• **Exercise**:
Of the entries below, restate word for word only the section that runs from the line with "IR pin OUT: D6 -> none" to the line with "SONAR: SRF05 -> JSN-SR04", counting both ends.

• **Material for the task**:
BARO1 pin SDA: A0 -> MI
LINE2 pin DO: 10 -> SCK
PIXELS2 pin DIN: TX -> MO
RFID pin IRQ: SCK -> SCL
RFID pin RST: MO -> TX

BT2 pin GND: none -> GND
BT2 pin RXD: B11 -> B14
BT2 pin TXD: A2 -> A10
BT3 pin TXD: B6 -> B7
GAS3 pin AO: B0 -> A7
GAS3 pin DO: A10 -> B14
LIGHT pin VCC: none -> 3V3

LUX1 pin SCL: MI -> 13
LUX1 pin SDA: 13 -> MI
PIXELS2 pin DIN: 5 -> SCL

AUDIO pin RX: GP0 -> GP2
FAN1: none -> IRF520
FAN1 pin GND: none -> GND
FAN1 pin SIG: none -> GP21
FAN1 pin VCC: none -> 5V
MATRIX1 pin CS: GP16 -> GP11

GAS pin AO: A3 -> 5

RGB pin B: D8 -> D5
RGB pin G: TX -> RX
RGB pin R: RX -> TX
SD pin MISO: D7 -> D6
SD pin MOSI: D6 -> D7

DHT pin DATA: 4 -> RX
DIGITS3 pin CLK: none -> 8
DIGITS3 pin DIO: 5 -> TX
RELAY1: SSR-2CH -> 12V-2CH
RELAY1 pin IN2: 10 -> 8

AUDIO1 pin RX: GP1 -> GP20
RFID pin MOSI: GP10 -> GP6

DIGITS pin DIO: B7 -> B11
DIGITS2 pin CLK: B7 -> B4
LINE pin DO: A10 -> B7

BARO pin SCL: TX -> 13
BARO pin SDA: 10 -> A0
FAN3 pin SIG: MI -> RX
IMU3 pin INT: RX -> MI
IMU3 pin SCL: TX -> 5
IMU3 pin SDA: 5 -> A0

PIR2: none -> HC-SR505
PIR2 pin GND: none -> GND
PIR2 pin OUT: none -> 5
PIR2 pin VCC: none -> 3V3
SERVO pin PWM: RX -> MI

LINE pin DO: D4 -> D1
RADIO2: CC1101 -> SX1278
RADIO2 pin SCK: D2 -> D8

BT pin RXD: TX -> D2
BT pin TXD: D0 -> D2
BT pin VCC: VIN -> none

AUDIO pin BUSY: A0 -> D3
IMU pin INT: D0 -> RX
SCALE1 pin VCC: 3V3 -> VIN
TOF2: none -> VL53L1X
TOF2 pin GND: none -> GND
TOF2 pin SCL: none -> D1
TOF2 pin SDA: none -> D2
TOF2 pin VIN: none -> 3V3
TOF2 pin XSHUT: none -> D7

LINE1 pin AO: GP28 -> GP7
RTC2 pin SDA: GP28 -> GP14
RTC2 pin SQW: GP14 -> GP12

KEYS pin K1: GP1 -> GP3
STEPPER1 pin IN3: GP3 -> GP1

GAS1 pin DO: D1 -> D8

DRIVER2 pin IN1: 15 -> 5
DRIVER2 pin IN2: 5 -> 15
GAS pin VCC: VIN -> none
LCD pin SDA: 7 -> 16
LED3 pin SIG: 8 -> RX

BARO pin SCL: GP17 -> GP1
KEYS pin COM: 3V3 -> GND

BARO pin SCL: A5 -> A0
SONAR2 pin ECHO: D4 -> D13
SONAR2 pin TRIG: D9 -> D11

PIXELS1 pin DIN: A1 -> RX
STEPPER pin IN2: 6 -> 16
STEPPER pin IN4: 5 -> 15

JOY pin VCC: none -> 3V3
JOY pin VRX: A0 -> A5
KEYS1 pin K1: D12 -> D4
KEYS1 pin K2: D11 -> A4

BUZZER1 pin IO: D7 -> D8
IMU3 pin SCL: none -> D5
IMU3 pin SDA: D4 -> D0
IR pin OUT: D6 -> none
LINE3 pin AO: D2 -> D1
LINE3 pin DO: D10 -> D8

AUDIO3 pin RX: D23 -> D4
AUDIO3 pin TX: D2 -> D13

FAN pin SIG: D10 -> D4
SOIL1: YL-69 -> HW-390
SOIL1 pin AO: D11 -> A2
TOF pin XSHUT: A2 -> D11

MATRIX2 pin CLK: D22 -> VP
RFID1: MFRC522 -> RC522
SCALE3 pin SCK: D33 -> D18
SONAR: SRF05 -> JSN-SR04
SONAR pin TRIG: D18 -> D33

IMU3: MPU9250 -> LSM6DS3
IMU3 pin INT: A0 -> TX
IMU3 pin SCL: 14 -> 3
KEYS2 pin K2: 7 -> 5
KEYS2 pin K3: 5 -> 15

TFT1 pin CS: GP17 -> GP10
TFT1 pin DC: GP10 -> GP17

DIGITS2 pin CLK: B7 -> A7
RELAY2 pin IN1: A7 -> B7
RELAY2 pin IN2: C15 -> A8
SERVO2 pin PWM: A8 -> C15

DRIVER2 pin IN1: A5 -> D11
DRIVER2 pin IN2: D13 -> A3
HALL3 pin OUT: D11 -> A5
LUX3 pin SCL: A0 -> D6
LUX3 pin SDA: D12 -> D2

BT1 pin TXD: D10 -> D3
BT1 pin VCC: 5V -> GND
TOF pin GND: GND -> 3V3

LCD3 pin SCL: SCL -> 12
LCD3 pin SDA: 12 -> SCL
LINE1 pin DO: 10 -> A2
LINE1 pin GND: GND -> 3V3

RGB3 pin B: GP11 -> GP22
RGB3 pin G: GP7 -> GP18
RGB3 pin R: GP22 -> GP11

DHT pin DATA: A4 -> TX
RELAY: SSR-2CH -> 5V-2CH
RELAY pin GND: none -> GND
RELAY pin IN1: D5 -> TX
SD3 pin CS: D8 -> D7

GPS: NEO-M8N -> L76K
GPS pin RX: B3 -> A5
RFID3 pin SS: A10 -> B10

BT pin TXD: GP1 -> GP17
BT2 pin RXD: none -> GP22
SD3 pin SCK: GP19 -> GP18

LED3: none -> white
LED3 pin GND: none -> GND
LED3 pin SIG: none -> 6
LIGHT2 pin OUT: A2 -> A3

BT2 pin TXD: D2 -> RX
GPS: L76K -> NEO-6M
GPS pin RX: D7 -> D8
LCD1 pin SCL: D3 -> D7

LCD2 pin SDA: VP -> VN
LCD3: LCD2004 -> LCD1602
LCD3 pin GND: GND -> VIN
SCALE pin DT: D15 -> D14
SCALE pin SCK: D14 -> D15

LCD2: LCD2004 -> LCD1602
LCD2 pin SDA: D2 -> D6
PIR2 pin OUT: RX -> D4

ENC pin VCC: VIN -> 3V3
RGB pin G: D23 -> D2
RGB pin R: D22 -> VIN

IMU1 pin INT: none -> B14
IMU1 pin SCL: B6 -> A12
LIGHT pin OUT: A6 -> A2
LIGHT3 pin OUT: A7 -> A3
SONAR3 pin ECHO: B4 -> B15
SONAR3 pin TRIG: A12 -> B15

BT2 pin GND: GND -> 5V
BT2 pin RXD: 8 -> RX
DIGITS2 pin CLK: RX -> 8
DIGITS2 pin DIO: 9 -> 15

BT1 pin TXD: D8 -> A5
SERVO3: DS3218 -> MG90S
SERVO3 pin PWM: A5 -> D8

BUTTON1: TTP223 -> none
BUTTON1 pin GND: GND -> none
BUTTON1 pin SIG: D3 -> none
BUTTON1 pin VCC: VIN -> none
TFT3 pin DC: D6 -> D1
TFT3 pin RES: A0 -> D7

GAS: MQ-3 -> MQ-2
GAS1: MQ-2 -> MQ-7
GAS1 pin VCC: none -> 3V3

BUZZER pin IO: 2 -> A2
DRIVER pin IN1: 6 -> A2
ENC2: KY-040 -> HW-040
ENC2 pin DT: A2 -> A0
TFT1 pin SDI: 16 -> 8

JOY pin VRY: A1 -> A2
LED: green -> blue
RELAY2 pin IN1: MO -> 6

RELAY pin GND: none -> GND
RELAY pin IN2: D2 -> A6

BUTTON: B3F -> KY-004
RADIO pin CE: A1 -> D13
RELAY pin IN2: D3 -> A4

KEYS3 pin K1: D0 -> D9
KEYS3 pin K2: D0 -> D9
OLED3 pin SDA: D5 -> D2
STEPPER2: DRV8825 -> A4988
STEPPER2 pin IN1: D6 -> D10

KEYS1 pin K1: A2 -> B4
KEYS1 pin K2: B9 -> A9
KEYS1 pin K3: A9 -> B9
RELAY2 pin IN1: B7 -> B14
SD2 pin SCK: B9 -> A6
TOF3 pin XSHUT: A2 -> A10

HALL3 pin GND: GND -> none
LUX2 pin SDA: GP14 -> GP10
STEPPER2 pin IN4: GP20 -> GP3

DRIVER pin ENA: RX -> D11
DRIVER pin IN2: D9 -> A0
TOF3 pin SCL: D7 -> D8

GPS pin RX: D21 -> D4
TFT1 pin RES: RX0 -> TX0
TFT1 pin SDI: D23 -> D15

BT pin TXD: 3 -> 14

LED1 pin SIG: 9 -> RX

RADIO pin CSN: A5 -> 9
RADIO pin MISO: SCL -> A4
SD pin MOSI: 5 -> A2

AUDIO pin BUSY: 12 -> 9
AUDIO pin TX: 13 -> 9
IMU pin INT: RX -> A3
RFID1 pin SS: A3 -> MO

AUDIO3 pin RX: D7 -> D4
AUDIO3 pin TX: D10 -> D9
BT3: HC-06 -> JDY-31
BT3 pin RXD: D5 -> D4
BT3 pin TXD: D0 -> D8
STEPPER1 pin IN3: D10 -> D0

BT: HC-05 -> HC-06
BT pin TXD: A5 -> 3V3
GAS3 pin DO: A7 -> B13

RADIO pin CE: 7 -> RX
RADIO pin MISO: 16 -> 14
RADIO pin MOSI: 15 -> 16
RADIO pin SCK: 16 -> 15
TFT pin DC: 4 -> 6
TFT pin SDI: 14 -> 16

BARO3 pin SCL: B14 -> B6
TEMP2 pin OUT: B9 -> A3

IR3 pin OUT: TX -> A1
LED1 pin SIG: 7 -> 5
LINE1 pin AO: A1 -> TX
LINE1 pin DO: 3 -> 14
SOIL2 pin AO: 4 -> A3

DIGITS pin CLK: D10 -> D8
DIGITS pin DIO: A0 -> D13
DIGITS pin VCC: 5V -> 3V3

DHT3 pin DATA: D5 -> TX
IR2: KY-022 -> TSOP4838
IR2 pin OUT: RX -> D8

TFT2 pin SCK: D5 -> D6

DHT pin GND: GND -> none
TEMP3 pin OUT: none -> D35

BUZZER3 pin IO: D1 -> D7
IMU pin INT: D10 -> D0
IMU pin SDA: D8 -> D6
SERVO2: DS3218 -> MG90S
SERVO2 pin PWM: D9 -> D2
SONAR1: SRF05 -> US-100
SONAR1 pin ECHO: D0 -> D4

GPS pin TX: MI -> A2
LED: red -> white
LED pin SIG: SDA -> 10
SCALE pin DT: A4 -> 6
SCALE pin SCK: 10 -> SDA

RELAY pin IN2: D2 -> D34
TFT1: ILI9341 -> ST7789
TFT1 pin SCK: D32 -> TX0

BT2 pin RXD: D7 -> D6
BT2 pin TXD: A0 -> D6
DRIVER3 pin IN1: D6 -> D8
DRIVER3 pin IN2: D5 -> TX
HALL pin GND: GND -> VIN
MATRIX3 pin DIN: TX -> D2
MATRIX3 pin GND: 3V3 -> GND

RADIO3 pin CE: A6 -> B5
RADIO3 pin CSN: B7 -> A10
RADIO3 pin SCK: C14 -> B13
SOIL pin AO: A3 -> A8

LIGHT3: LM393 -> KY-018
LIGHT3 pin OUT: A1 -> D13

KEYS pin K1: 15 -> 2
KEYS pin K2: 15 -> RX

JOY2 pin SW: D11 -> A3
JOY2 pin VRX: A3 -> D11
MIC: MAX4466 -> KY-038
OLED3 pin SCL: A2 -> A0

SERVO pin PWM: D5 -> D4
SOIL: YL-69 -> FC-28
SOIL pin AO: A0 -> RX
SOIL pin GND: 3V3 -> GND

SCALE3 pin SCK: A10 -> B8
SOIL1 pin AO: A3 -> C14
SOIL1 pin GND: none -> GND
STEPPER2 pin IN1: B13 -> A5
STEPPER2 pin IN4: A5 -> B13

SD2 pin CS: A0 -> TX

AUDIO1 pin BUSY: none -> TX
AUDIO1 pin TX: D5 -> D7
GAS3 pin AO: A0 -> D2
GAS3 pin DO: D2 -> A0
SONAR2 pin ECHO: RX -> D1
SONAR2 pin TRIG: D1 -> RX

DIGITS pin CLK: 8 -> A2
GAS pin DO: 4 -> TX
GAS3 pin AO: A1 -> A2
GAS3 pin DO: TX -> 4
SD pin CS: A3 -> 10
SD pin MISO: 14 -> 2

• **Answer box**:
IR pin OUT: D6 -> none
LINE3 pin AO: D2 -> D1
LINE3 pin DO: D10 -> D8

AUDIO3 pin RX: D23 -> D4
AUDIO3 pin TX: D2 -> D13

FAN pin SIG: D10 -> D4
SOIL1: YL-69 -> HW-390
SOIL1 pin AO: D11 -> A2
TOF pin XSHUT: A2 -> D11

MATRIX2 pin CLK: D22 -> VP
RFID1: MFRC522 -> RC522
SCALE3 pin SCK: D33 -> D18
SONAR: SRF05 -> JSN-SR04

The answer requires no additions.